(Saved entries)

* * * * *

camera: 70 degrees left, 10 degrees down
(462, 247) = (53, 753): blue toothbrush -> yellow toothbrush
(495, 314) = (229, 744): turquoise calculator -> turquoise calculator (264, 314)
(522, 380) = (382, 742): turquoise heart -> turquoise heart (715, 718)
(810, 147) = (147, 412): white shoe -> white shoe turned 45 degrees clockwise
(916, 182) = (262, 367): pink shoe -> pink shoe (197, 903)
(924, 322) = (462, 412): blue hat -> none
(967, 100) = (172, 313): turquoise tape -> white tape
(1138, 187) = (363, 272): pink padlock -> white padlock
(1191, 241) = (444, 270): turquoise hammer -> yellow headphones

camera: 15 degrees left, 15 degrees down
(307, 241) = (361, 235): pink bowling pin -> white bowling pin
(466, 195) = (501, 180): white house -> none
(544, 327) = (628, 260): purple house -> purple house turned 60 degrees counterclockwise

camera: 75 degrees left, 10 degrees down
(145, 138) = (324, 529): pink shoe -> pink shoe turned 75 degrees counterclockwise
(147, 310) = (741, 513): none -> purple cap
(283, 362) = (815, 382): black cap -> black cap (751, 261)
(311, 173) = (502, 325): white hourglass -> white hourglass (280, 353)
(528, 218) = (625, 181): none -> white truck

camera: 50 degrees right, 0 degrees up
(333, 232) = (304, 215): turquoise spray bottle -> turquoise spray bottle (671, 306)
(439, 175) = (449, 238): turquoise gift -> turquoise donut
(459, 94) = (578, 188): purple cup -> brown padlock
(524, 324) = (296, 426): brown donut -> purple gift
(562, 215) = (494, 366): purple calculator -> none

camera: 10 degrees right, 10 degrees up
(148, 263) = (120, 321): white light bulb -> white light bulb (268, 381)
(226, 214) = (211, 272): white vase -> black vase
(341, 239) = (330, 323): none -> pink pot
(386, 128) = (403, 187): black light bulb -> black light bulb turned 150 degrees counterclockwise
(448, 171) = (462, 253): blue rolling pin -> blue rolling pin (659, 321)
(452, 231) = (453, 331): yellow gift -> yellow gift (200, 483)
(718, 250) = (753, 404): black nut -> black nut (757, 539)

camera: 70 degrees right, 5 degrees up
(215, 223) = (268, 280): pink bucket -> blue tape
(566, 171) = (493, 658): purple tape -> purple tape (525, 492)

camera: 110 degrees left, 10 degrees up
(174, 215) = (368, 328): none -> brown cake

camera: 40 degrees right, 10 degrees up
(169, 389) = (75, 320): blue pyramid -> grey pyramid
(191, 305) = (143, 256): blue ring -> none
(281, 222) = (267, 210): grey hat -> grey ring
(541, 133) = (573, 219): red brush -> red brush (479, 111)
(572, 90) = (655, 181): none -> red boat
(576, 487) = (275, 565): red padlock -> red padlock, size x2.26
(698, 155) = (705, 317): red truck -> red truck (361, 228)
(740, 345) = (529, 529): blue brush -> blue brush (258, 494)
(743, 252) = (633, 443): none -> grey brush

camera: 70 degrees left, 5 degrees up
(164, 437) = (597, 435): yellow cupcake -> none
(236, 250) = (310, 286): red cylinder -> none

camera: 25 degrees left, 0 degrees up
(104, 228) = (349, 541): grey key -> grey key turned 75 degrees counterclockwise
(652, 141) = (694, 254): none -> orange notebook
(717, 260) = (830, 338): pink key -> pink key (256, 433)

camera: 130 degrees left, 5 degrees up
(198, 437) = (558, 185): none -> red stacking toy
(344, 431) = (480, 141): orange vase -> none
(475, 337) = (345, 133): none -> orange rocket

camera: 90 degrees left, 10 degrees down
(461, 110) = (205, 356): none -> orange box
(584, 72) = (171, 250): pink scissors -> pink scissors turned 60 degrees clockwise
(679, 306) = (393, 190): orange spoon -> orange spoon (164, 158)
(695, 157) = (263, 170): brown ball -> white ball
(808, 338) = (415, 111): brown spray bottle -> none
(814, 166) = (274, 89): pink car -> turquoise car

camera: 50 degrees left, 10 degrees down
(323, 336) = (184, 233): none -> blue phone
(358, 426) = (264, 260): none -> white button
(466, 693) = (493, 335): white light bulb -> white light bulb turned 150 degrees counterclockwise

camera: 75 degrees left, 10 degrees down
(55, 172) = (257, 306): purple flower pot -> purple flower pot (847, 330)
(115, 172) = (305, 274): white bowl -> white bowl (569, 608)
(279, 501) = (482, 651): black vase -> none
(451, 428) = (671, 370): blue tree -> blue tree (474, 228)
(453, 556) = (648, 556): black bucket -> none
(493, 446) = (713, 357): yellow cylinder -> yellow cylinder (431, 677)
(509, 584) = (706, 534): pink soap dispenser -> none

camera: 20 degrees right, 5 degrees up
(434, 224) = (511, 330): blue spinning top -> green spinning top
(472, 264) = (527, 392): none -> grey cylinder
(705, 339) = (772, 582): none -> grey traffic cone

* * * * *

■ EXERCISE DESCRIPTION
Starting with the line above that holds "(698, 155) = (705, 317): red" and stopping with the line that holds "(55, 172) = (257, 306): purple", reproduce each line exactly, omitting all other lines.

■ OUTPUT FOR THIS TASK
(698, 155) = (705, 317): red truck -> red truck (361, 228)
(740, 345) = (529, 529): blue brush -> blue brush (258, 494)
(743, 252) = (633, 443): none -> grey brush

camera: 70 degrees left, 5 degrees up
(164, 437) = (597, 435): yellow cupcake -> none
(236, 250) = (310, 286): red cylinder -> none

camera: 25 degrees left, 0 degrees up
(104, 228) = (349, 541): grey key -> grey key turned 75 degrees counterclockwise
(652, 141) = (694, 254): none -> orange notebook
(717, 260) = (830, 338): pink key -> pink key (256, 433)

camera: 130 degrees left, 5 degrees up
(198, 437) = (558, 185): none -> red stacking toy
(344, 431) = (480, 141): orange vase -> none
(475, 337) = (345, 133): none -> orange rocket

camera: 90 degrees left, 10 degrees down
(461, 110) = (205, 356): none -> orange box
(584, 72) = (171, 250): pink scissors -> pink scissors turned 60 degrees clockwise
(679, 306) = (393, 190): orange spoon -> orange spoon (164, 158)
(695, 157) = (263, 170): brown ball -> white ball
(808, 338) = (415, 111): brown spray bottle -> none
(814, 166) = (274, 89): pink car -> turquoise car

camera: 50 degrees left, 10 degrees down
(323, 336) = (184, 233): none -> blue phone
(358, 426) = (264, 260): none -> white button
(466, 693) = (493, 335): white light bulb -> white light bulb turned 150 degrees counterclockwise

camera: 75 degrees left, 10 degrees down
(55, 172) = (257, 306): purple flower pot -> purple flower pot (847, 330)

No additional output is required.